**What to produce:** In the entries that follow, find the line containing "nightstand: (315, 107)"; from there, copy every line exactly through the line containing "window: (575, 360) -> (93, 630), width x0.69".

**Input data:**
......
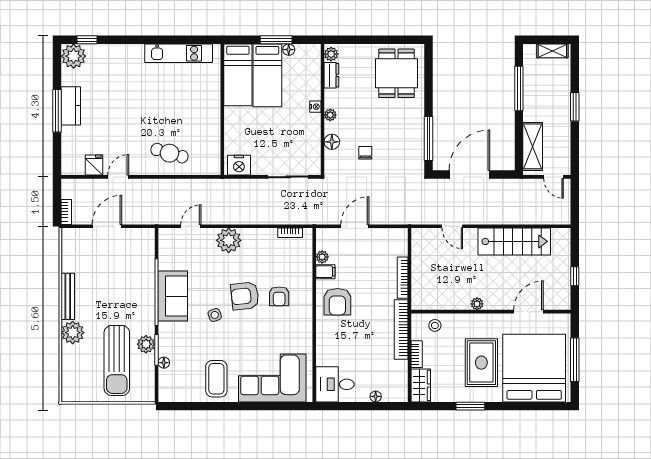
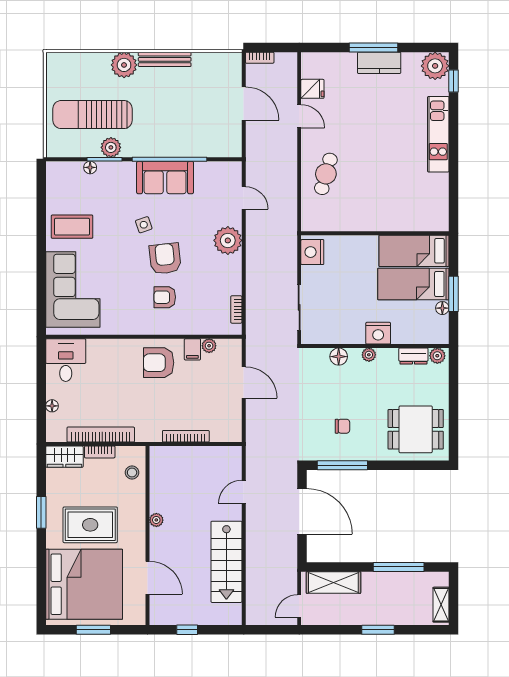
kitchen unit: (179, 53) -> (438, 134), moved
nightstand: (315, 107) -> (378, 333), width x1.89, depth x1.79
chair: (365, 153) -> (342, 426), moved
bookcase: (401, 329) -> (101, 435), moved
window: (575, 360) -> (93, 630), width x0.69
......
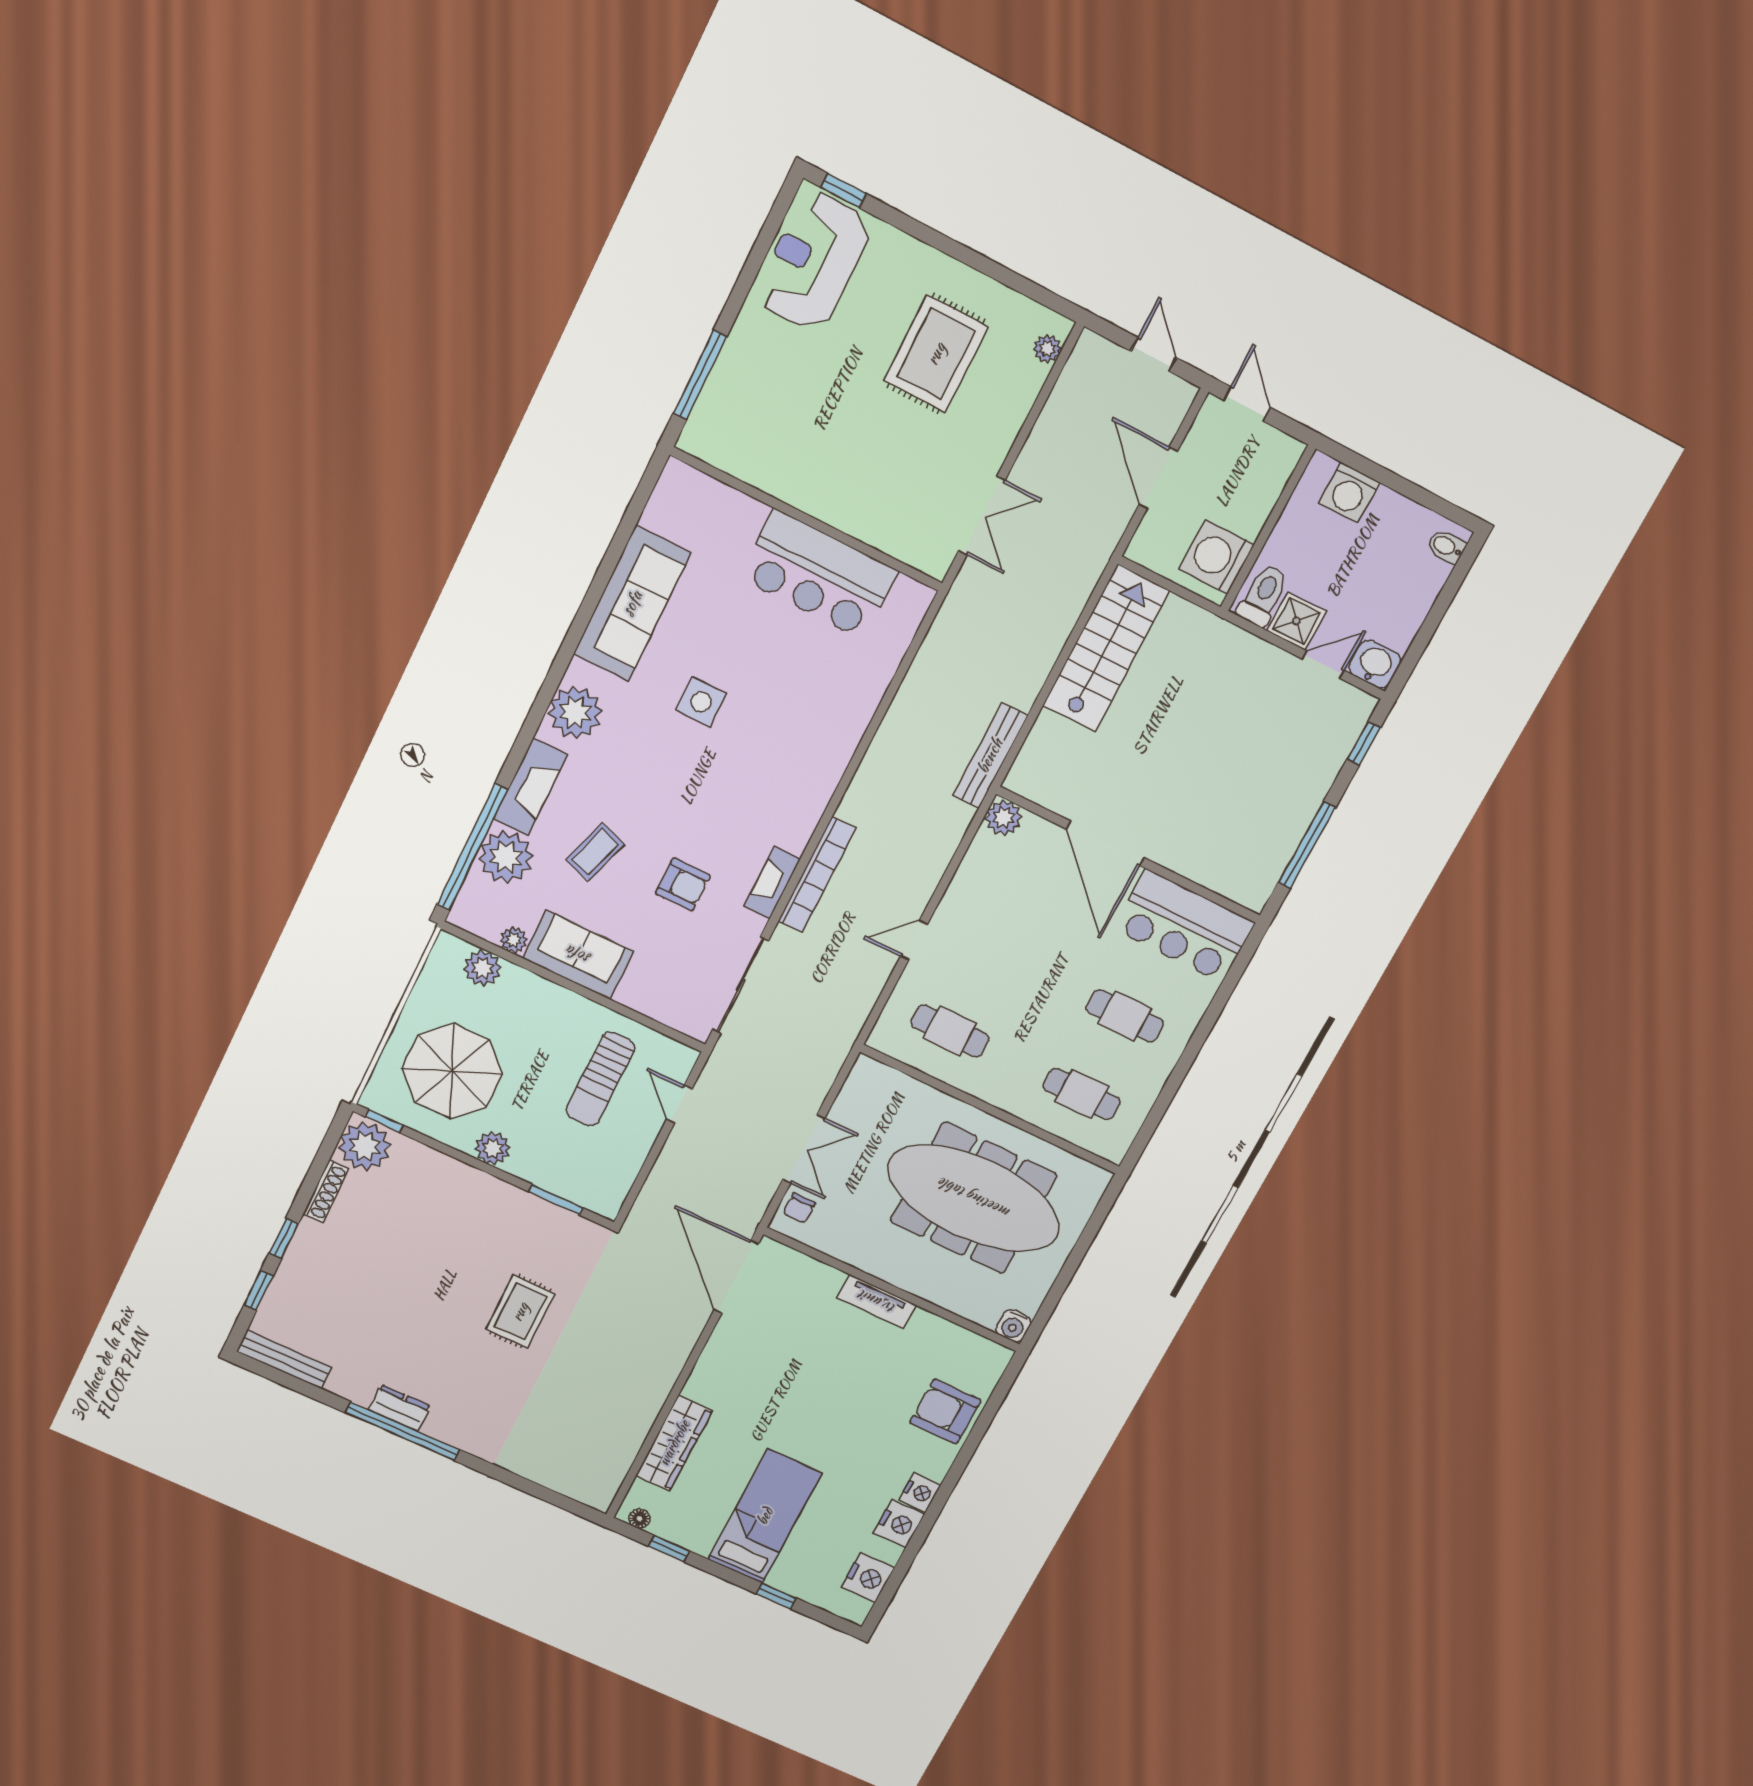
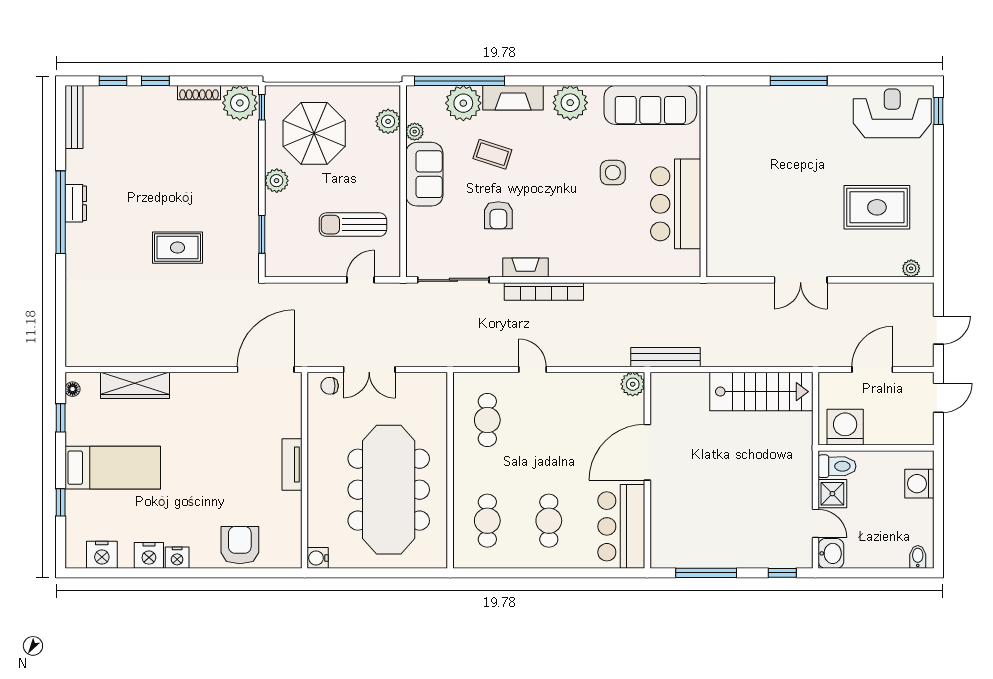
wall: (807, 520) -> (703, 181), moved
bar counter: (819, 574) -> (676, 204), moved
......
**Solution to this task:**
nightstand: (315, 107) -> (378, 333), width x1.89, depth x1.79
chair: (365, 153) -> (342, 426), moved
bookcase: (401, 329) -> (101, 435), moved
window: (575, 360) -> (93, 630), width x0.69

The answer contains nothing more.